Data records:
┏━━

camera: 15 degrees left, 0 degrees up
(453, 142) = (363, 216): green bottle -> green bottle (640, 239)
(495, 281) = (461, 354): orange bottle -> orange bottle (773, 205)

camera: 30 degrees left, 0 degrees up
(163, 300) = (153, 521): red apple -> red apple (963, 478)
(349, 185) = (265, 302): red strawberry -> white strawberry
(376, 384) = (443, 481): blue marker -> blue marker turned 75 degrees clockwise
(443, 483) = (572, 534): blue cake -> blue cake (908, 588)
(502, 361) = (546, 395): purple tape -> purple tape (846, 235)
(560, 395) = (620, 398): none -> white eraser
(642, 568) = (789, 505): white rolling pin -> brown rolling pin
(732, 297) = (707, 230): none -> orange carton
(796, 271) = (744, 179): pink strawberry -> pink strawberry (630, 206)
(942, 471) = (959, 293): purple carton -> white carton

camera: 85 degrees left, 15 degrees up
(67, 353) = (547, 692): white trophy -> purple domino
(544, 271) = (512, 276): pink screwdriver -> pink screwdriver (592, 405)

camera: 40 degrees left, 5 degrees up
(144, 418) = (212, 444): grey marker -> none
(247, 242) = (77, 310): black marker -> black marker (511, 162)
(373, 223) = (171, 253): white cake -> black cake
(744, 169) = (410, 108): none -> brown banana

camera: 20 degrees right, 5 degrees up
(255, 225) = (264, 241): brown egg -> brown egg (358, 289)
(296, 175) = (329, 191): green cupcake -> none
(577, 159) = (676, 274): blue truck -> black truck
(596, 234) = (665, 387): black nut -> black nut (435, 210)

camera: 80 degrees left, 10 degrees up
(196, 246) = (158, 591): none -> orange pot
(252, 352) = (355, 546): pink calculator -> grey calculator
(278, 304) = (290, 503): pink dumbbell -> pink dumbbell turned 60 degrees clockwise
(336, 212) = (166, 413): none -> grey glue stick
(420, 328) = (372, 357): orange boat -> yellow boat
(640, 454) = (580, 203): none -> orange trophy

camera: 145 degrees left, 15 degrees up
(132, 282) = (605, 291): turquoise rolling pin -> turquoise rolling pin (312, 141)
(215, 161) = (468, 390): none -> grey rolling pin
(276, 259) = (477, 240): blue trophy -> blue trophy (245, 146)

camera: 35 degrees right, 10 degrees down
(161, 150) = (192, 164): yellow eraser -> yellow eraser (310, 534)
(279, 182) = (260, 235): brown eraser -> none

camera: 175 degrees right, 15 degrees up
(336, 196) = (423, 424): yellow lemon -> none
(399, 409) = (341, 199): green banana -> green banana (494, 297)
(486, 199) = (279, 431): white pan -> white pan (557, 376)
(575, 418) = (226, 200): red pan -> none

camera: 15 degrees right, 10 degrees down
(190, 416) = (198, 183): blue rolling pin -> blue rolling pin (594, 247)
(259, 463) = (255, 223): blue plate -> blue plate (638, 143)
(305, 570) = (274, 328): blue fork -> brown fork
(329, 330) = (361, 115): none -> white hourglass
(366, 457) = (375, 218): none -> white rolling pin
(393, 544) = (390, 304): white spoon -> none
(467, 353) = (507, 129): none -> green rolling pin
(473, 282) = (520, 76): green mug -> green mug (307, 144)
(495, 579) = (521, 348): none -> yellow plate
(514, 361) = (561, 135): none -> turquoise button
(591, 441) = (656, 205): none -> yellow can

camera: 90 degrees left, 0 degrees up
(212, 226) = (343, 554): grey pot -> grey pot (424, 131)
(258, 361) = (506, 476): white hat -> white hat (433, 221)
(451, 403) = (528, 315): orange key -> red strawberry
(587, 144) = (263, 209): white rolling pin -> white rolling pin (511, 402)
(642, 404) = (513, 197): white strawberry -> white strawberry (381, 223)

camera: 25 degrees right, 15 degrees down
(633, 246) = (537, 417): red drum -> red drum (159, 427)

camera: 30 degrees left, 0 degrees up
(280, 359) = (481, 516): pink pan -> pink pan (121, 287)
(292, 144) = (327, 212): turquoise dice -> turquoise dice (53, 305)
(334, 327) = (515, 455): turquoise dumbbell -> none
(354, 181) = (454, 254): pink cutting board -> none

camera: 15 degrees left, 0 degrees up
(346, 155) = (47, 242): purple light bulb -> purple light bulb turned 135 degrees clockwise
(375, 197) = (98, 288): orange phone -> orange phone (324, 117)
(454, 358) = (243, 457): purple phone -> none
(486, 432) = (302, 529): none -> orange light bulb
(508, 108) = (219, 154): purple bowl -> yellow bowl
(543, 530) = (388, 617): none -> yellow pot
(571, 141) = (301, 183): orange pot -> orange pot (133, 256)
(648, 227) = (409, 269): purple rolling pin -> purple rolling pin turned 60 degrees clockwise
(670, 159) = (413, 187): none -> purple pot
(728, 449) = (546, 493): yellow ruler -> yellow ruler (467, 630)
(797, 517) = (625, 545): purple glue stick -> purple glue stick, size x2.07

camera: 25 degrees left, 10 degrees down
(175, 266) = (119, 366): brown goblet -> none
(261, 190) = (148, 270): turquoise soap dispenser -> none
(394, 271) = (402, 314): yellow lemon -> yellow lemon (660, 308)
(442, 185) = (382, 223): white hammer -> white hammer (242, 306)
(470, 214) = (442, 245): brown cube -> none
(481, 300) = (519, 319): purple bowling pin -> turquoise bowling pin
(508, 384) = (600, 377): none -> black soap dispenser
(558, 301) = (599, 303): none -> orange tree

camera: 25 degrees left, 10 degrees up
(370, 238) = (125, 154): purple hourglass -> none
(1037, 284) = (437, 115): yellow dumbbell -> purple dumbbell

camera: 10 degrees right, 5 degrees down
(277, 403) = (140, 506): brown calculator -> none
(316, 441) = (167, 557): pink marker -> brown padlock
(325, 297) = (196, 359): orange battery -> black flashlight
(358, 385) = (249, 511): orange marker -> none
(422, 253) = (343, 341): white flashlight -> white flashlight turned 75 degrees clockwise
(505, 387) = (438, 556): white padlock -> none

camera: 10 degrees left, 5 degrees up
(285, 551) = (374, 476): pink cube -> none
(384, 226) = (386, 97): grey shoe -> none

┗━━

### [What to work on]
From the first line to the last, give the data again exactly.

### [Answer area]
camera: 15 degrees left, 0 degrees up
(453, 142) = (363, 216): green bottle -> green bottle (640, 239)
(495, 281) = (461, 354): orange bottle -> orange bottle (773, 205)

camera: 30 degrees left, 0 degrees up
(163, 300) = (153, 521): red apple -> red apple (963, 478)
(349, 185) = (265, 302): red strawberry -> white strawberry
(376, 384) = (443, 481): blue marker -> blue marker turned 75 degrees clockwise
(443, 483) = (572, 534): blue cake -> blue cake (908, 588)
(502, 361) = (546, 395): purple tape -> purple tape (846, 235)
(560, 395) = (620, 398): none -> white eraser
(642, 568) = (789, 505): white rolling pin -> brown rolling pin
(732, 297) = (707, 230): none -> orange carton
(796, 271) = (744, 179): pink strawberry -> pink strawberry (630, 206)
(942, 471) = (959, 293): purple carton -> white carton

camera: 85 degrees left, 15 degrees up
(67, 353) = (547, 692): white trophy -> purple domino
(544, 271) = (512, 276): pink screwdriver -> pink screwdriver (592, 405)

camera: 40 degrees left, 5 degrees up
(144, 418) = (212, 444): grey marker -> none
(247, 242) = (77, 310): black marker -> black marker (511, 162)
(373, 223) = (171, 253): white cake -> black cake
(744, 169) = (410, 108): none -> brown banana

camera: 20 degrees right, 5 degrees up
(255, 225) = (264, 241): brown egg -> brown egg (358, 289)
(296, 175) = (329, 191): green cupcake -> none
(577, 159) = (676, 274): blue truck -> black truck
(596, 234) = (665, 387): black nut -> black nut (435, 210)

camera: 80 degrees left, 10 degrees up
(196, 246) = (158, 591): none -> orange pot
(252, 352) = (355, 546): pink calculator -> grey calculator
(278, 304) = (290, 503): pink dumbbell -> pink dumbbell turned 60 degrees clockwise
(336, 212) = (166, 413): none -> grey glue stick
(420, 328) = (372, 357): orange boat -> yellow boat
(640, 454) = (580, 203): none -> orange trophy

camera: 145 degrees left, 15 degrees up
(132, 282) = (605, 291): turquoise rolling pin -> turquoise rolling pin (312, 141)
(215, 161) = (468, 390): none -> grey rolling pin
(276, 259) = (477, 240): blue trophy -> blue trophy (245, 146)

camera: 35 degrees right, 10 degrees down
(161, 150) = (192, 164): yellow eraser -> yellow eraser (310, 534)
(279, 182) = (260, 235): brown eraser -> none

camera: 175 degrees right, 15 degrees up
(336, 196) = (423, 424): yellow lemon -> none
(399, 409) = (341, 199): green banana -> green banana (494, 297)
(486, 199) = (279, 431): white pan -> white pan (557, 376)
(575, 418) = (226, 200): red pan -> none

camera: 15 degrees right, 10 degrees down
(190, 416) = (198, 183): blue rolling pin -> blue rolling pin (594, 247)
(259, 463) = (255, 223): blue plate -> blue plate (638, 143)
(305, 570) = (274, 328): blue fork -> brown fork
(329, 330) = (361, 115): none -> white hourglass
(366, 457) = (375, 218): none -> white rolling pin
(393, 544) = (390, 304): white spoon -> none
(467, 353) = (507, 129): none -> green rolling pin
(473, 282) = (520, 76): green mug -> green mug (307, 144)
(495, 579) = (521, 348): none -> yellow plate
(514, 361) = (561, 135): none -> turquoise button
(591, 441) = (656, 205): none -> yellow can

camera: 90 degrees left, 0 degrees up
(212, 226) = (343, 554): grey pot -> grey pot (424, 131)
(258, 361) = (506, 476): white hat -> white hat (433, 221)
(451, 403) = (528, 315): orange key -> red strawberry
(587, 144) = (263, 209): white rolling pin -> white rolling pin (511, 402)
(642, 404) = (513, 197): white strawberry -> white strawberry (381, 223)

camera: 25 degrees right, 15 degrees down
(633, 246) = (537, 417): red drum -> red drum (159, 427)

camera: 30 degrees left, 0 degrees up
(280, 359) = (481, 516): pink pan -> pink pan (121, 287)
(292, 144) = (327, 212): turquoise dice -> turquoise dice (53, 305)
(334, 327) = (515, 455): turquoise dumbbell -> none
(354, 181) = (454, 254): pink cutting board -> none

camera: 15 degrees left, 0 degrees up
(346, 155) = (47, 242): purple light bulb -> purple light bulb turned 135 degrees clockwise
(375, 197) = (98, 288): orange phone -> orange phone (324, 117)
(454, 358) = (243, 457): purple phone -> none
(486, 432) = (302, 529): none -> orange light bulb
(508, 108) = (219, 154): purple bowl -> yellow bowl
(543, 530) = (388, 617): none -> yellow pot
(571, 141) = (301, 183): orange pot -> orange pot (133, 256)
(648, 227) = (409, 269): purple rolling pin -> purple rolling pin turned 60 degrees clockwise
(670, 159) = (413, 187): none -> purple pot
(728, 449) = (546, 493): yellow ruler -> yellow ruler (467, 630)
(797, 517) = (625, 545): purple glue stick -> purple glue stick, size x2.07

camera: 25 degrees left, 10 degrees down
(175, 266) = (119, 366): brown goblet -> none
(261, 190) = (148, 270): turquoise soap dispenser -> none
(394, 271) = (402, 314): yellow lemon -> yellow lemon (660, 308)
(442, 185) = (382, 223): white hammer -> white hammer (242, 306)
(470, 214) = (442, 245): brown cube -> none
(481, 300) = (519, 319): purple bowling pin -> turquoise bowling pin
(508, 384) = (600, 377): none -> black soap dispenser
(558, 301) = (599, 303): none -> orange tree

camera: 25 degrees left, 10 degrees up
(370, 238) = (125, 154): purple hourglass -> none
(1037, 284) = (437, 115): yellow dumbbell -> purple dumbbell

camera: 10 degrees right, 5 degrees down
(277, 403) = (140, 506): brown calculator -> none
(316, 441) = (167, 557): pink marker -> brown padlock
(325, 297) = (196, 359): orange battery -> black flashlight
(358, 385) = (249, 511): orange marker -> none
(422, 253) = (343, 341): white flashlight -> white flashlight turned 75 degrees clockwise
(505, 387) = (438, 556): white padlock -> none

camera: 10 degrees left, 5 degrees up
(285, 551) = (374, 476): pink cube -> none
(384, 226) = (386, 97): grey shoe -> none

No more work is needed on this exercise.